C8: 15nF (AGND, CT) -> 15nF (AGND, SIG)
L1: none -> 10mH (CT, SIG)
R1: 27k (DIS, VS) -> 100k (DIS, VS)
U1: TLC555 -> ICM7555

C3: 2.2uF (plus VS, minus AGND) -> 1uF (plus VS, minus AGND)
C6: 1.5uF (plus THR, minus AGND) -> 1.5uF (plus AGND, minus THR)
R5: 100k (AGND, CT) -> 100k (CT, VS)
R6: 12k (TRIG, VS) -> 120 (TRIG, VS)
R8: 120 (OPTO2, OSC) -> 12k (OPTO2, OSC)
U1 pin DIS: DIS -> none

● **What to do**:
Among the entries above, find every line holding "none" and copy it.

● **Solution to the exercise**:
L1: none -> 10mH (CT, SIG)
U1 pin DIS: DIS -> none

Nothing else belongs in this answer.